Segment Open

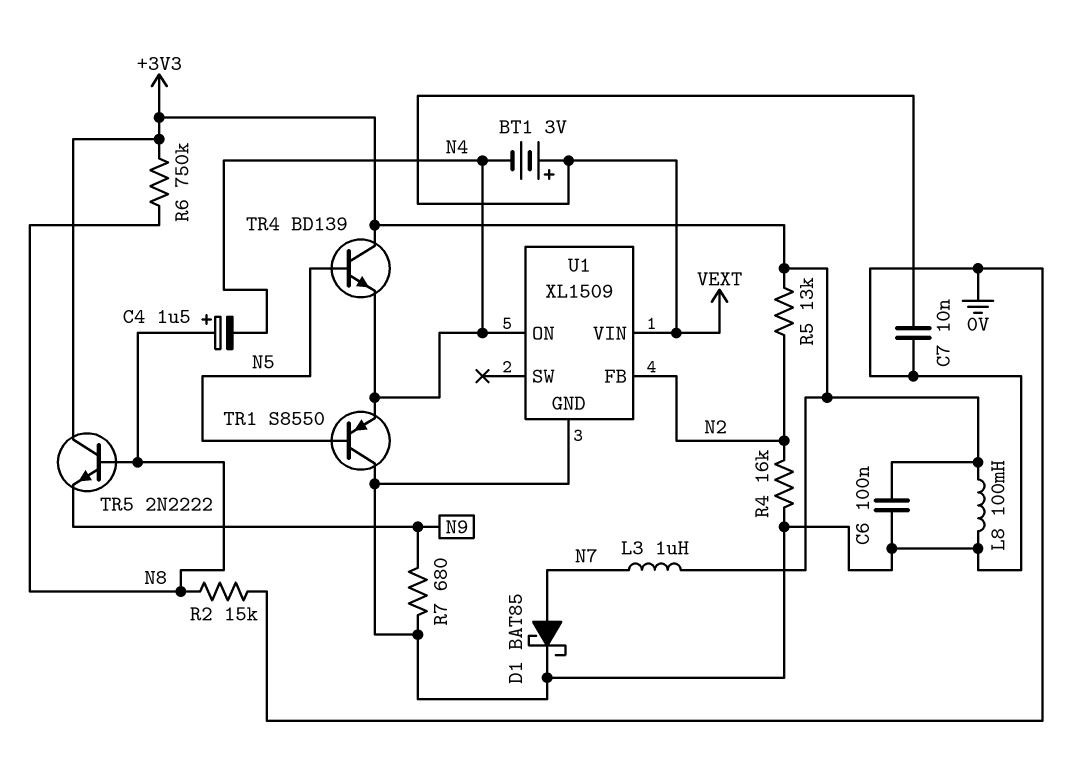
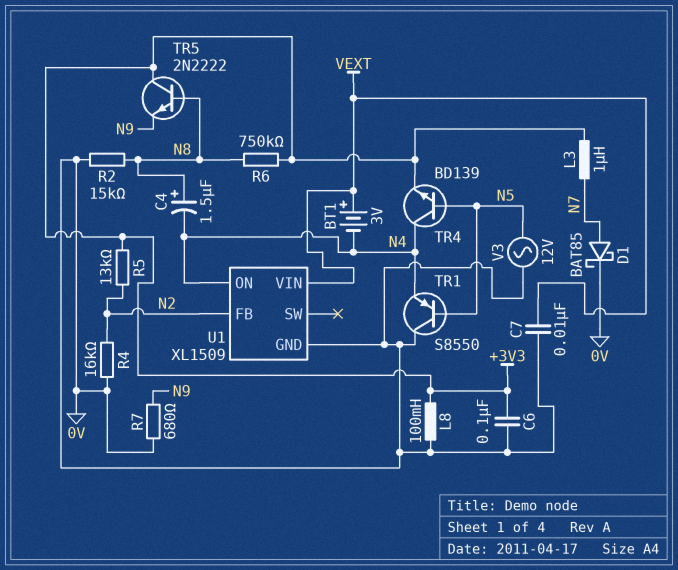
TR4: NPN BD139 (B N5, C +3V3, E N4) -> NPN BD139 (B N5, C N4, E +3V3)
V3: none -> AC 12V (0V, N5)

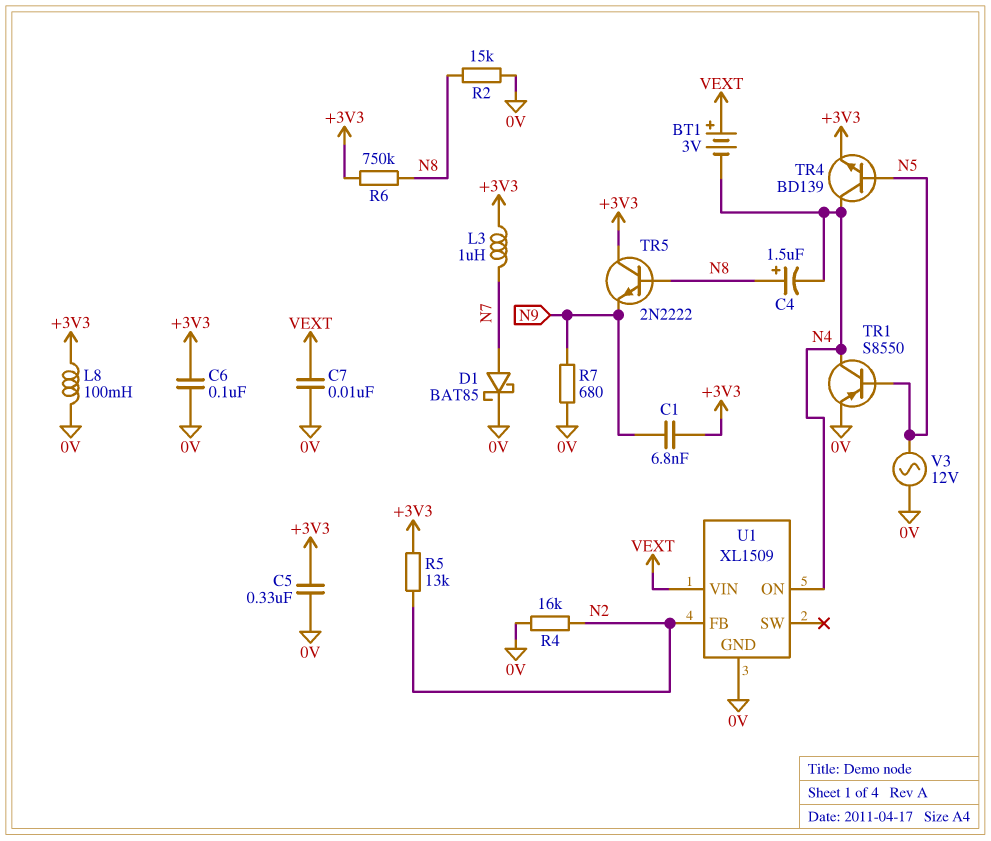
C1: none -> 6.8nF (+3V3, N9)
C5: none -> 330nF (+3V3, 0V)
TR1: PNP S8550 (B N5, C 0V, E N4) -> PNP S8550 (B N5, C N4, E 0V)

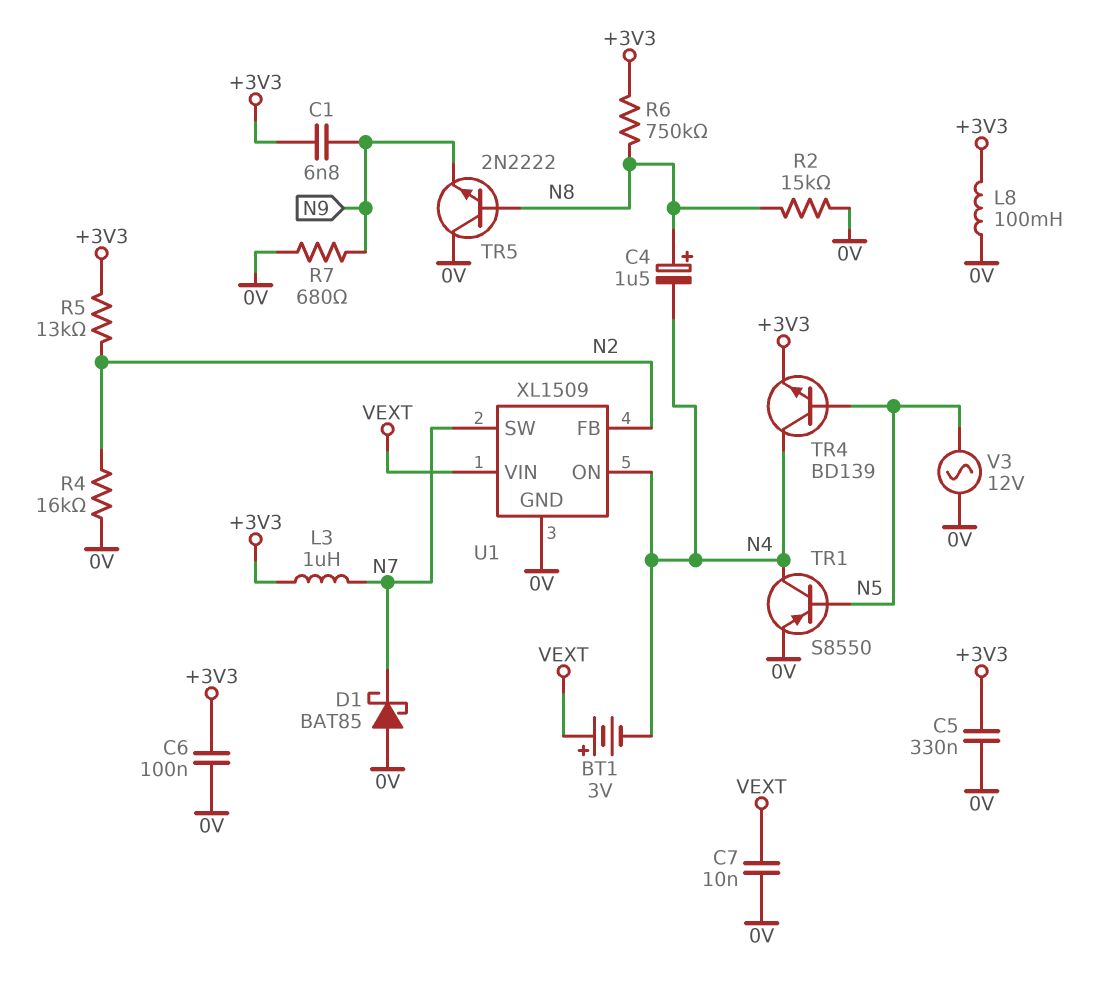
D1: schottky BAT85 (A N7, K 0V) -> schottky BAT85 (A 0V, K N7)
TR5: NPN 2N2222 (B N8, C +3V3, E N9) -> NPN 2N2222 (B N8, C 0V, E N9)
U1 pin SW: none -> N7

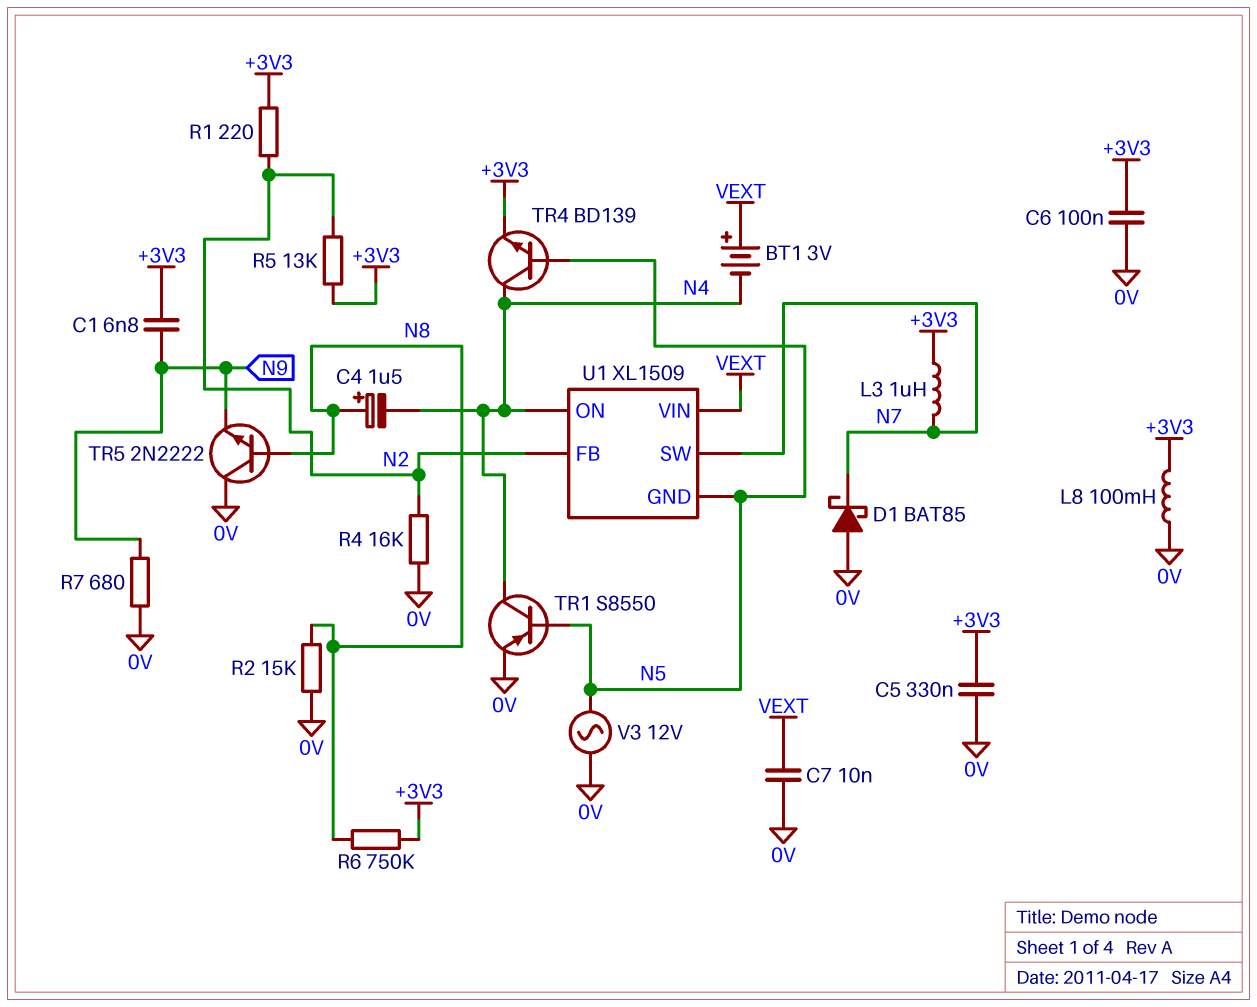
R1: none -> 220 (+3V3, N2)
U1 pin GND: 0V -> N5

Segment Closed

**Exercise details**
The copy must start at the line containing "V3: none -> AC 12V (0V, N5)" and stop at the last line of the listing, both included, with every line exact and no pictures.

**Reply to the task**
V3: none -> AC 12V (0V, N5)

C1: none -> 6.8nF (+3V3, N9)
C5: none -> 330nF (+3V3, 0V)
TR1: PNP S8550 (B N5, C 0V, E N4) -> PNP S8550 (B N5, C N4, E 0V)

D1: schottky BAT85 (A N7, K 0V) -> schottky BAT85 (A 0V, K N7)
TR5: NPN 2N2222 (B N8, C +3V3, E N9) -> NPN 2N2222 (B N8, C 0V, E N9)
U1 pin SW: none -> N7

R1: none -> 220 (+3V3, N2)
U1 pin GND: 0V -> N5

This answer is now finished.